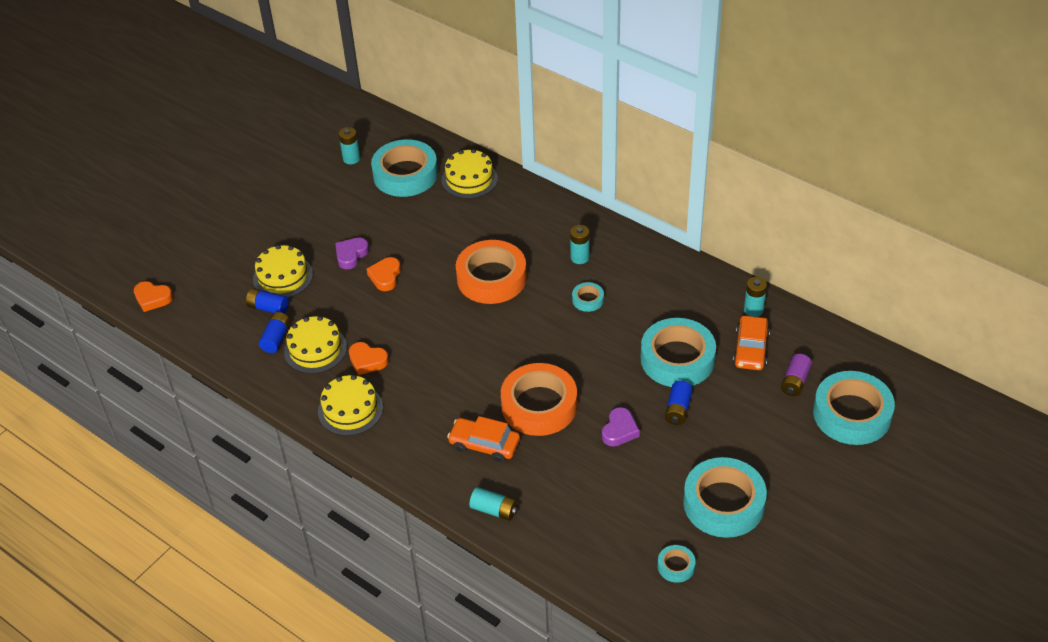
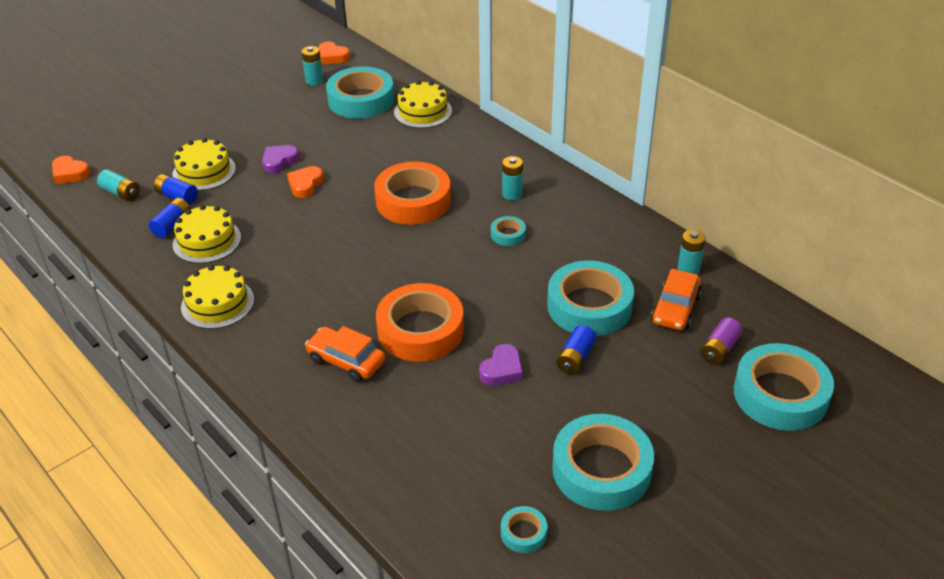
camera: 10 degrees right, 5 degrees down
(367, 361) = (255, 259): orange heart -> orange heart (332, 57)
(494, 510) = (331, 431): turquoise battery -> turquoise battery (121, 193)

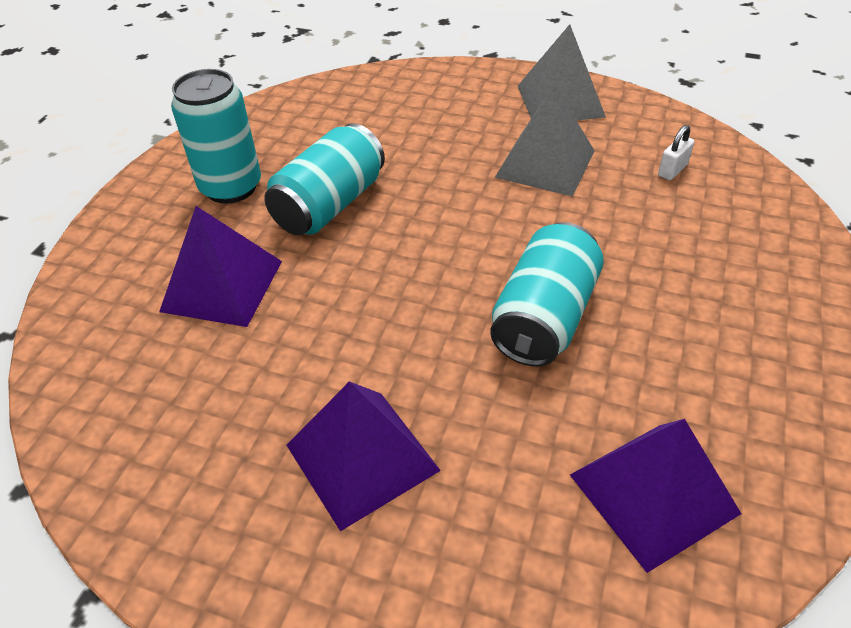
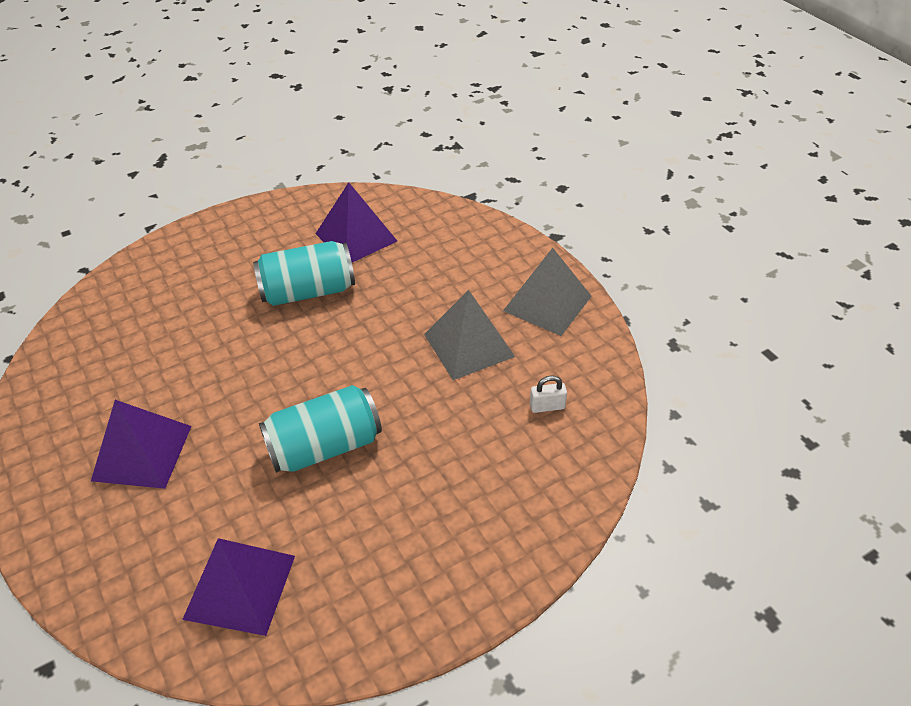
camera: 40 degrees right, 0 degrees up
(222, 285) = (197, 307): purple pyramid -> purple pyramid (356, 237)
(231, 187) = (273, 245): turquoise can -> none

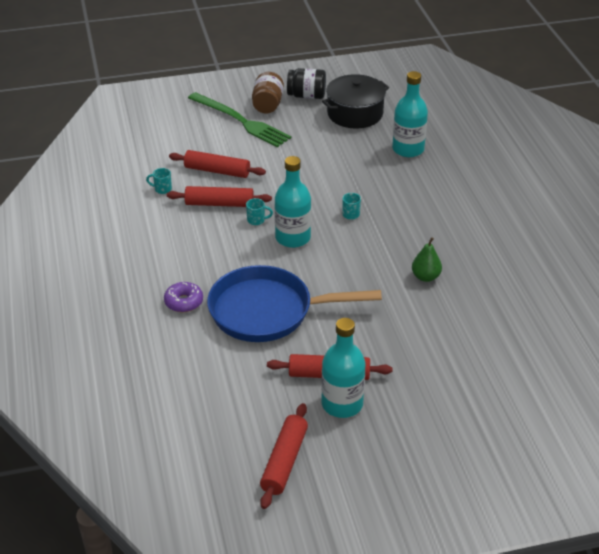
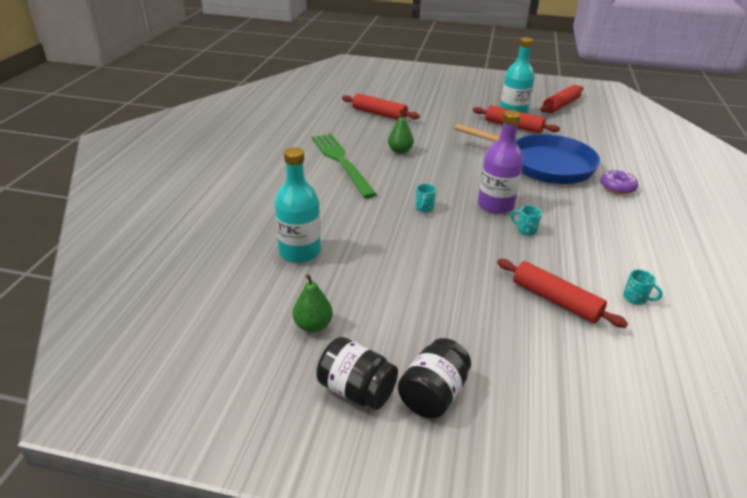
camera: 155 degrees left, 5 degrees down
(219, 204) = (563, 258): red rolling pin -> red rolling pin (379, 114)
(241, 121) = (492, 375): green fork -> green fork (341, 162)
(267, 105) = (433, 394): brown jar -> black jar
(293, 238) = (495, 205): turquoise bottle -> purple bottle
(355, 113) = (313, 325): black pot -> green pear

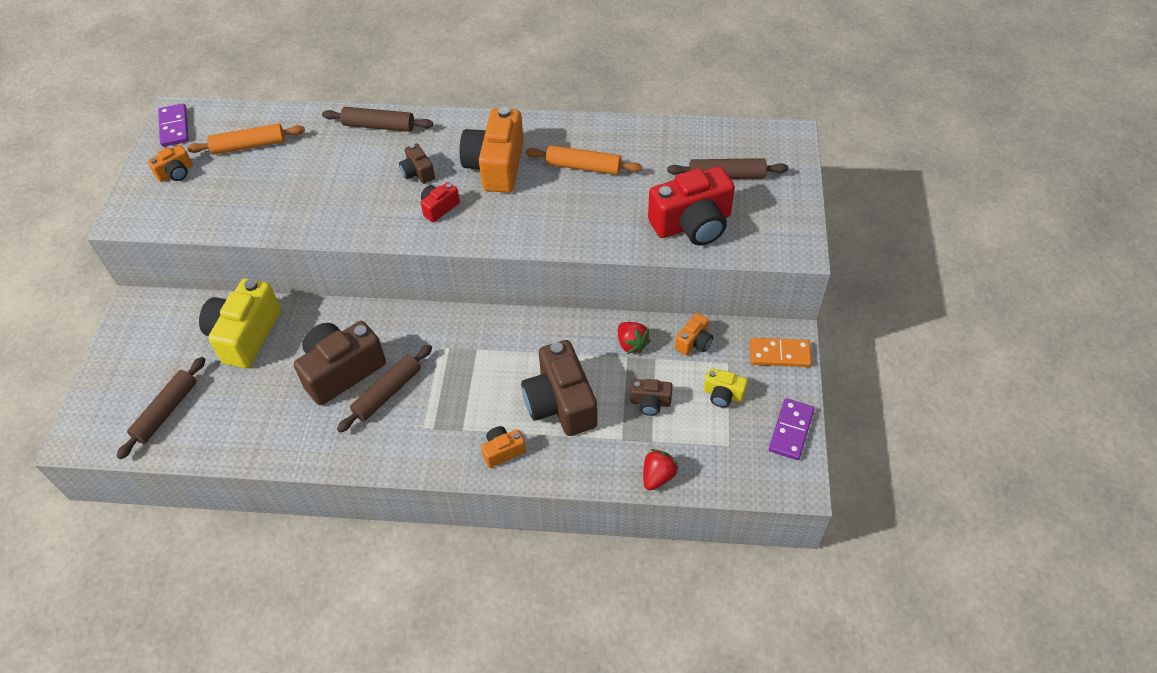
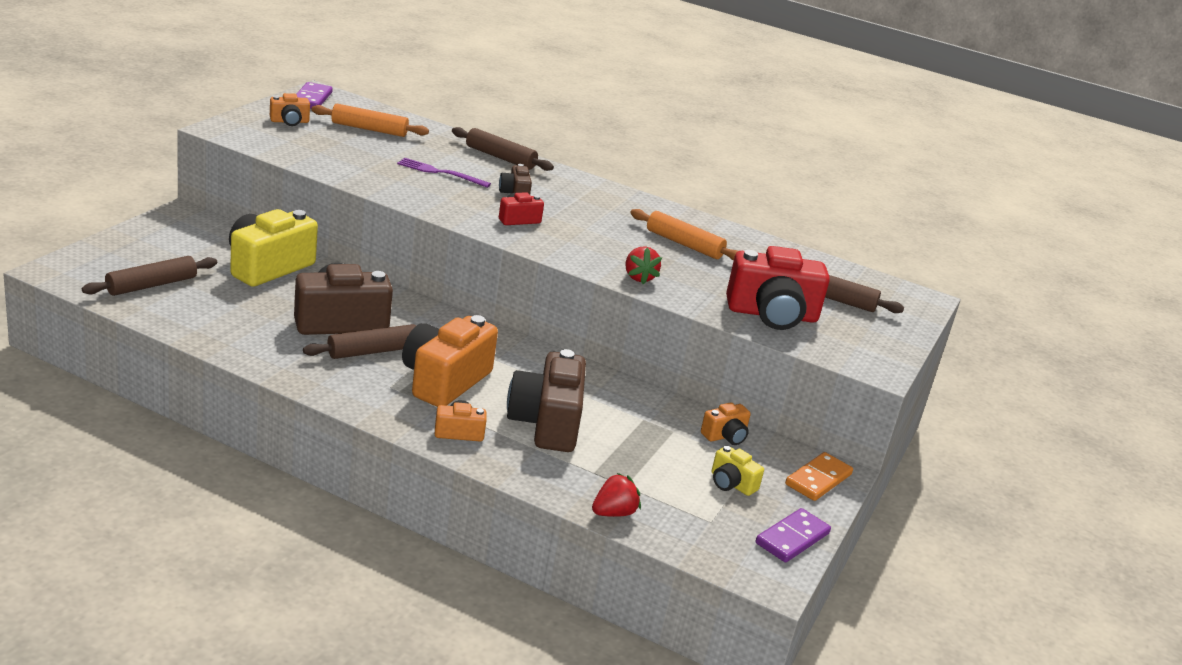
camera: 15 degrees right, 25 degrees down
(342, 177) = (440, 173): none -> purple fork
(496, 166) = (595, 215): orange camera -> orange camera (444, 381)
(631, 344) = (655, 412): red strawberry -> red strawberry (639, 277)
(650, 402) = (645, 459): brown camera -> none
(779, 354) = (818, 479): orange domino -> orange domino turned 75 degrees counterclockwise

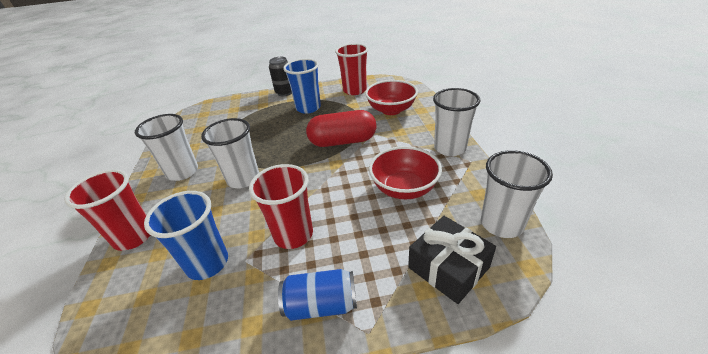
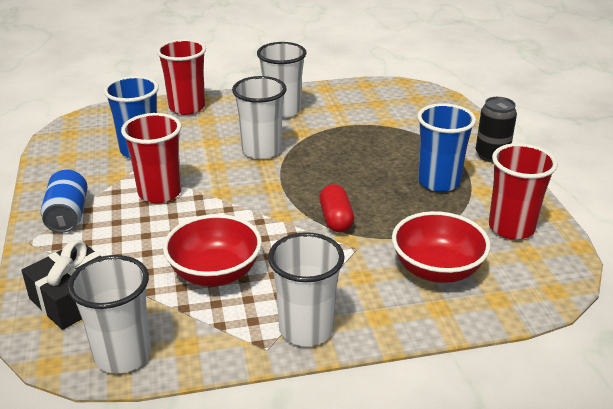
camera: 85 degrees right, 5 degrees down
(343, 141) = (336, 219): red capsule -> red capsule, size x0.59

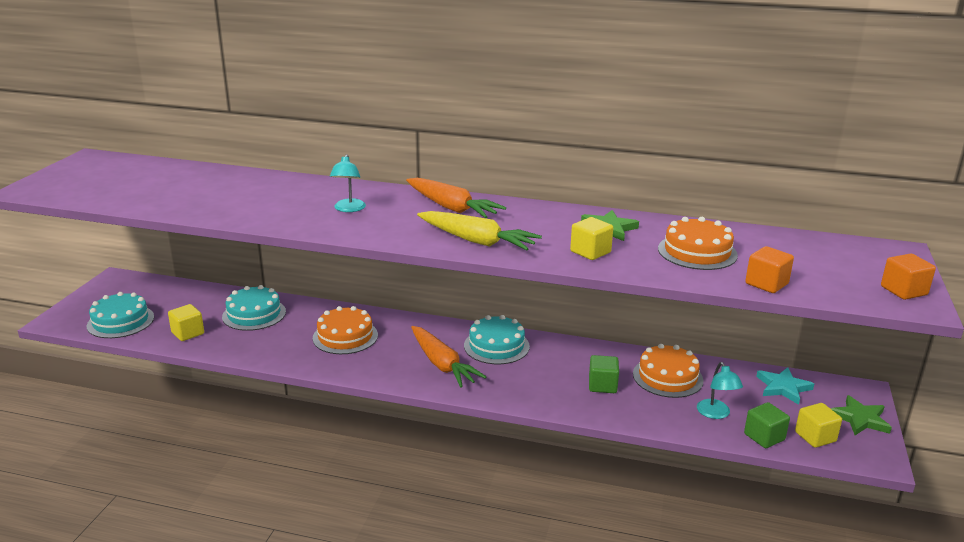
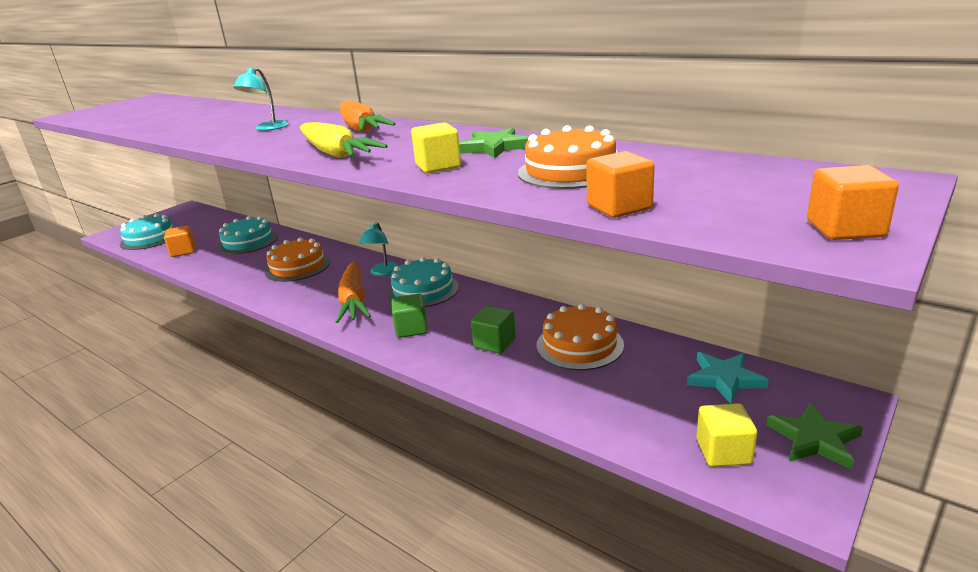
camera: 25 degrees right, 0 degrees up
(188, 333) = (183, 251): yellow cube -> orange cube
(716, 414) = (604, 397): turquoise lamp -> turquoise lamp (383, 273)
(764, 437) = (646, 438): green cube -> green cube (411, 329)

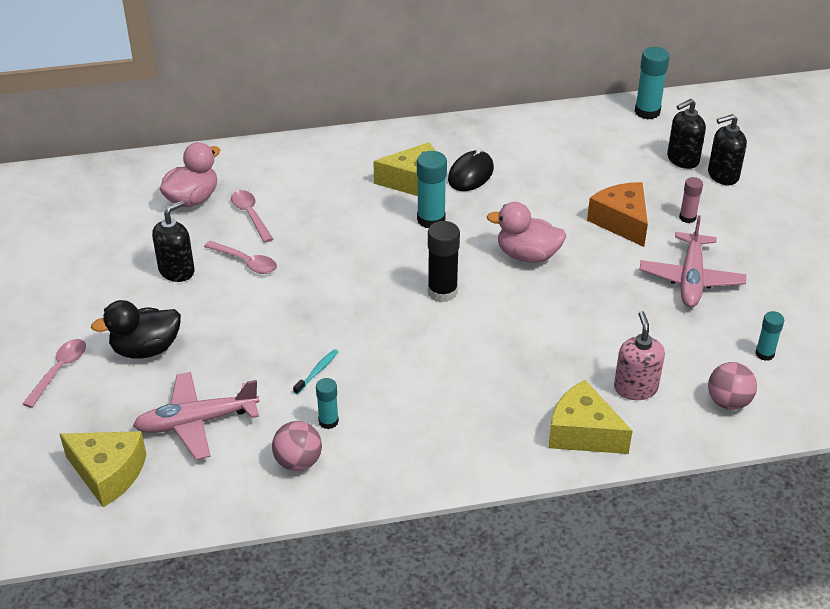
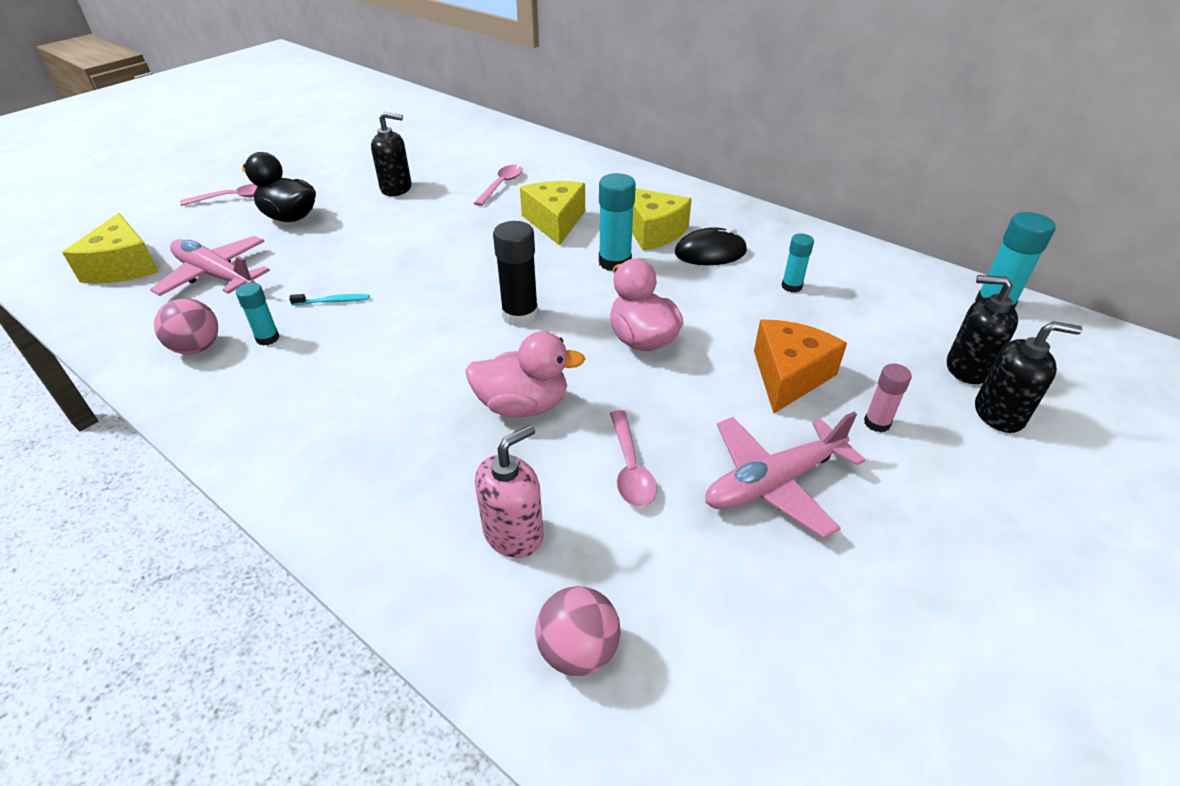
camera: 50 degrees right, 0 degrees up
(192, 199) = (488, 158): pink duck -> pink duck (523, 405)
(246, 262) = (441, 208): pink spoon -> pink spoon (630, 468)
(582, 433) = (389, 525): yellow cheese -> yellow cheese (555, 222)
(722, 175) = (999, 414): black soap dispenser -> black soap dispenser turned 150 degrees clockwise
(764, 354) = (723, 642): turquoise glue stick -> turquoise glue stick (791, 286)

================================

**Task to complete**
Transcribe every line of the listing above exactly; skip the pictures.

**Result of this exercise**
camera: 10 degrees right, 5 degrees down
(367, 361) = (255, 259): orange heart -> orange heart (332, 57)
(494, 510) = (331, 431): turquoise battery -> turquoise battery (121, 193)

camera: 40 degrees right, 0 degrees up
(222, 285) = (197, 307): purple pyramid -> purple pyramid (356, 237)
(231, 187) = (273, 245): turquoise can -> none

camera: 155 degrees left, 5 degrees down
(219, 204) = (563, 258): red rolling pin -> red rolling pin (379, 114)
(241, 121) = (492, 375): green fork -> green fork (341, 162)
(267, 105) = (433, 394): brown jar -> black jar
(293, 238) = (495, 205): turquoise bottle -> purple bottle
(355, 113) = (313, 325): black pot -> green pear

camera: 15 degrees right, 25 degrees down
(342, 177) = (440, 173): none -> purple fork
(496, 166) = (595, 215): orange camera -> orange camera (444, 381)
(631, 344) = (655, 412): red strawberry -> red strawberry (639, 277)
(650, 402) = (645, 459): brown camera -> none
(779, 354) = (818, 479): orange domino -> orange domino turned 75 degrees counterclockwise

camera: 85 degrees right, 5 degrees down
(343, 141) = (336, 219): red capsule -> red capsule, size x0.59

camera: 25 degrees right, 0 degrees up
(188, 333) = (183, 251): yellow cube -> orange cube
(716, 414) = (604, 397): turquoise lamp -> turquoise lamp (383, 273)
(764, 437) = (646, 438): green cube -> green cube (411, 329)

camera: 50 degrees right, 0 degrees up
(192, 199) = (488, 158): pink duck -> pink duck (523, 405)
(246, 262) = (441, 208): pink spoon -> pink spoon (630, 468)
(582, 433) = (389, 525): yellow cheese -> yellow cheese (555, 222)
(722, 175) = (999, 414): black soap dispenser -> black soap dispenser turned 150 degrees clockwise
(764, 354) = (723, 642): turquoise glue stick -> turquoise glue stick (791, 286)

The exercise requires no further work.